BEGIN MATERIAL SUPPLIED

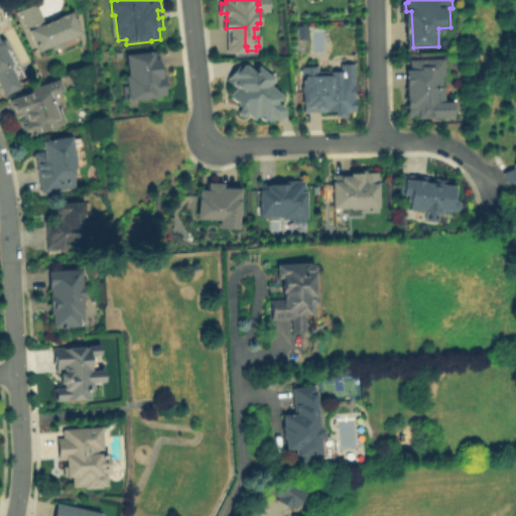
[(19,11),(36,3),(44,22),(71,11),(81,33),(62,41),(65,46),(55,50),(53,46),(38,52),(19,11)]
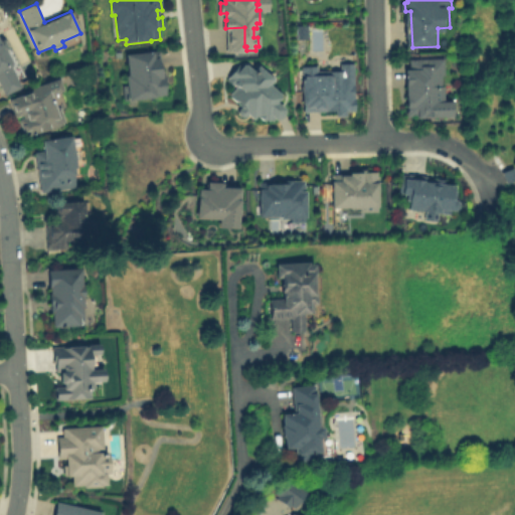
[(0,40),(2,39),(7,48),(5,49),(13,63),(9,65),(20,89),(5,97),(0,87),(0,40)]
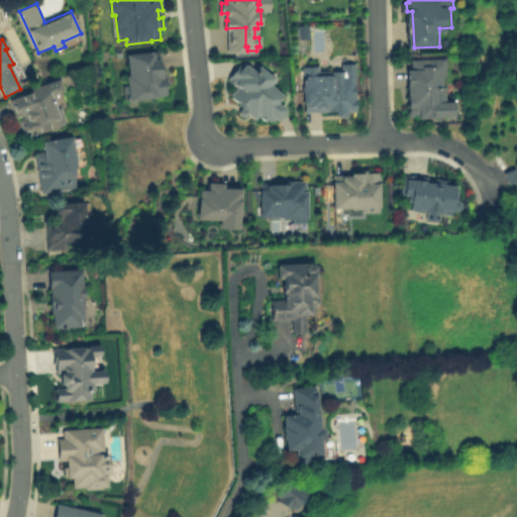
[(127,54),(161,50),(165,97),(132,100),(127,54)]
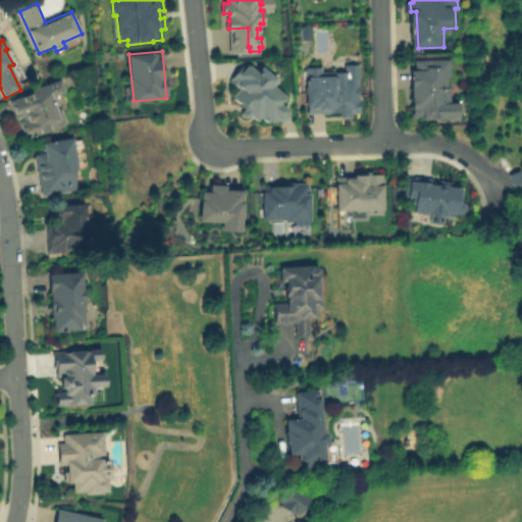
[(454,59),(454,74),(452,74),(453,103),(463,102),(463,116),(417,117),(416,71),(420,70),(419,60),(454,59)]
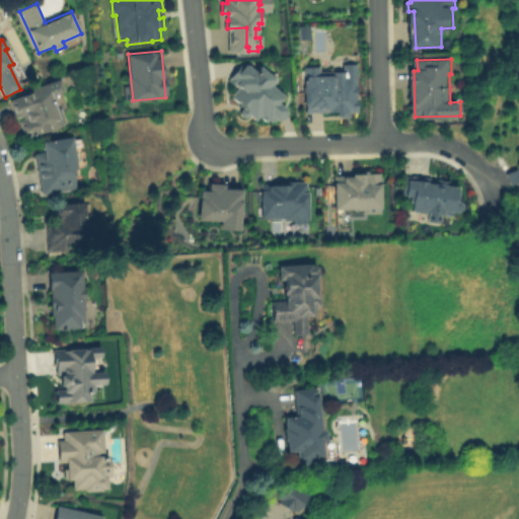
[(277,121),(285,110),(275,102),(281,95),(269,85),(273,80),(255,66),(251,71),(240,62),(225,80),(234,87),(227,96),(240,107),(237,112),(250,122),(254,117),(264,125),(272,116),(277,121)]
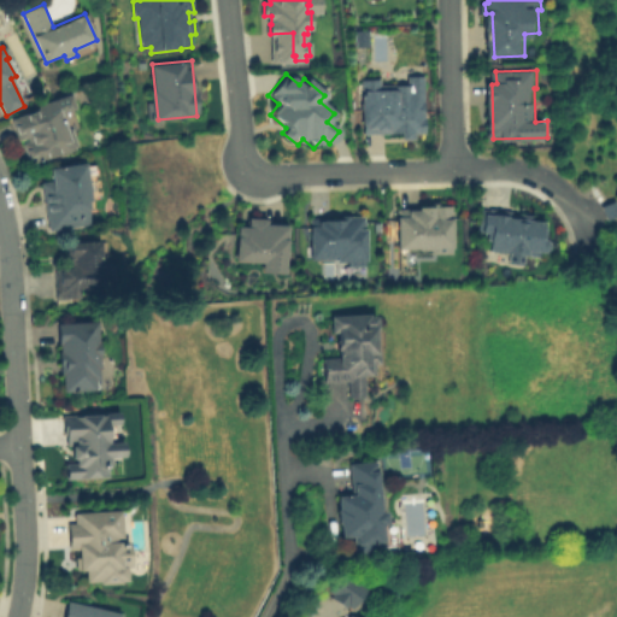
[(425,77),(427,133),(418,133),(418,141),(405,142),(404,133),(366,134),(365,82),(411,81),(411,77),(425,77)]
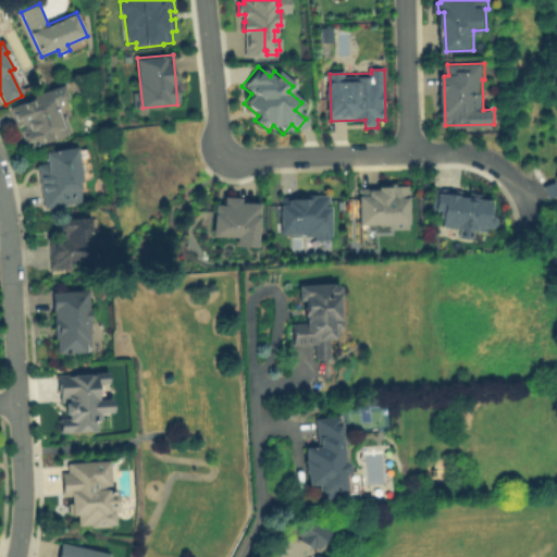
[(27,149),(21,131),(24,128),(23,125),(16,127),(10,108),(33,100),(32,97),(51,90),(61,118),(63,116),(69,133),(66,134),(67,136),(27,149)]
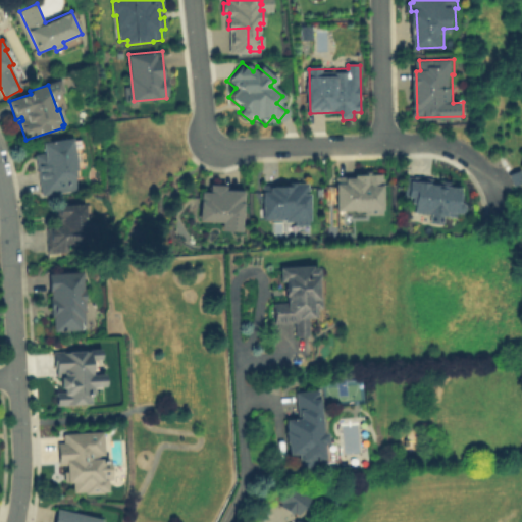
[(42,143),(71,138),(76,169),(72,170),(75,191),(41,196),(35,156),(44,154),(42,143)]
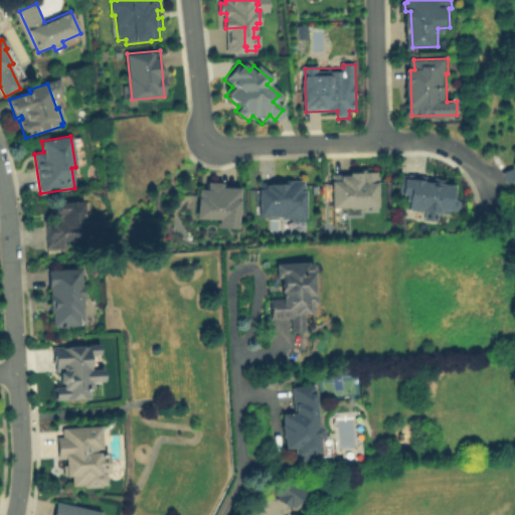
[(503,174),(512,169),(514,175),(514,185),(510,188),(503,174)]
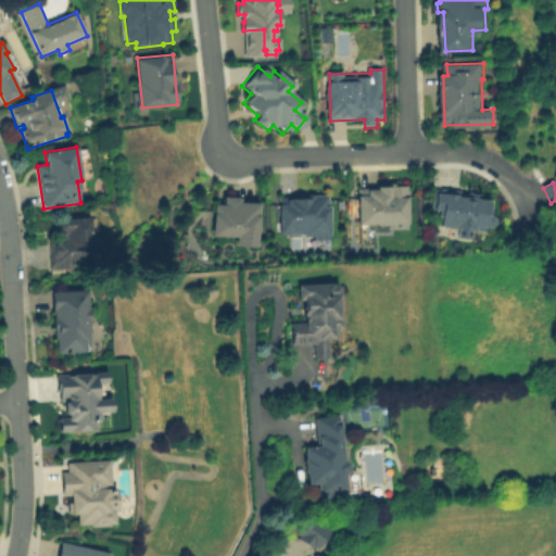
[(357,189),(408,186),(411,225),(359,228),(357,189)]
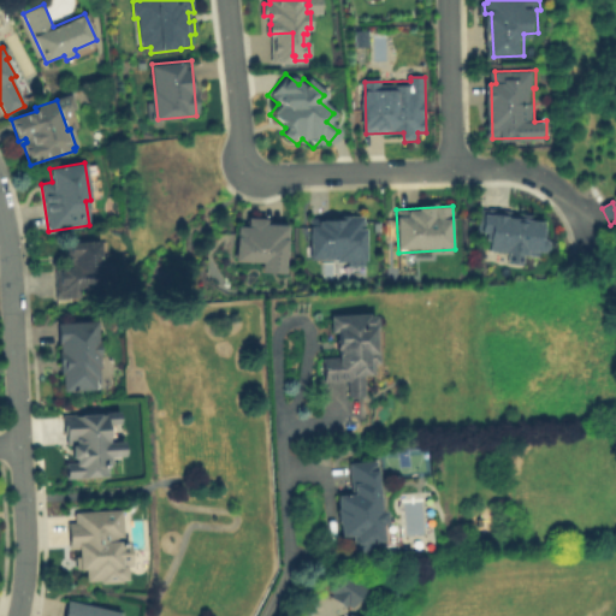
[(483,212),(543,221),(539,242),(548,243),(545,261),(487,253),(491,236),(479,235),(483,212)]
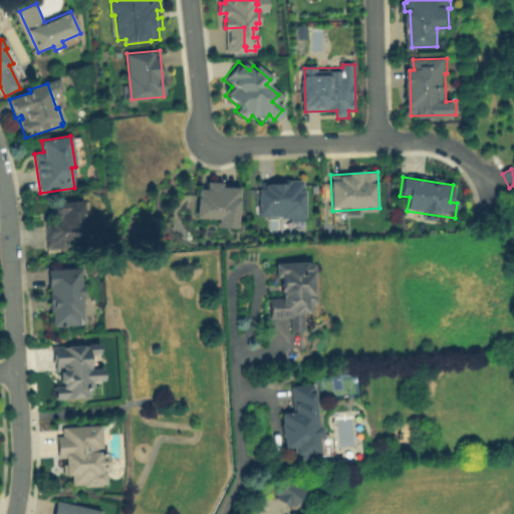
[(240,188),(238,228),(219,227),(220,219),(198,218),(200,190),(207,190),(208,183),(223,183),(223,187),(240,188)]
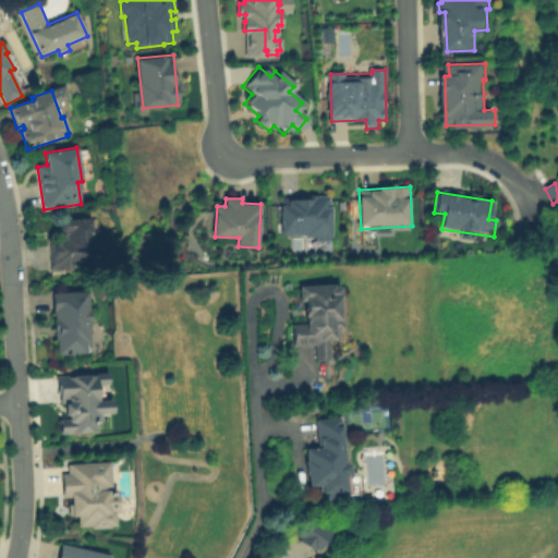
[(330,198),(330,208),(332,208),(334,235),(331,235),(331,242),(316,242),(316,237),(306,237),(306,233),(281,233),(280,201),(330,198)]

END MATERIAL SUPPLIED

## WHAT THE TASK REQUIRES
Repeat every entry above word for word, and include no pictures.

## ANSWER TO THIS PROBLEM
[(19,11),(36,3),(44,22),(71,11),(81,33),(62,41),(65,46),(55,50),(53,46),(38,52),(19,11)]
[(0,40),(2,39),(7,48),(5,49),(13,63),(9,65),(20,89),(5,97),(0,87),(0,40)]
[(127,54),(161,50),(165,97),(132,100),(127,54)]
[(454,59),(454,74),(452,74),(453,103),(463,102),(463,116),(417,117),(416,71),(420,70),(419,60),(454,59)]
[(277,121),(285,110),(275,102),(281,95),(269,85),(273,80),(255,66),(251,71),(240,62),(225,80),(234,87),(227,96),(240,107),(237,112),(250,122),(254,117),(264,125),(272,116),(277,121)]
[(425,77),(427,133),(418,133),(418,141),(405,142),(404,133),(366,134),(365,82),(411,81),(411,77),(425,77)]
[(27,149),(21,131),(24,128),(23,125),(16,127),(10,108),(33,100),(32,97),(51,90),(61,118),(63,116),(69,133),(66,134),(67,136),(27,149)]
[(42,143),(71,138),(76,169),(72,170),(75,191),(41,196),(35,156),(44,154),(42,143)]
[(503,174),(512,169),(514,175),(514,185),(510,188),(503,174)]
[(357,189),(408,186),(411,225),(359,228),(357,189)]
[(483,212),(543,221),(539,242),(548,243),(545,261),(487,253),(491,236),(479,235),(483,212)]
[(240,188),(238,228),(219,227),(220,219),(198,218),(200,190),(207,190),(208,183),(223,183),(223,187),(240,188)]
[(330,198),(330,208),(332,208),(334,235),(331,235),(331,242),(316,242),(316,237),(306,237),(306,233),(281,233),(280,201),(330,198)]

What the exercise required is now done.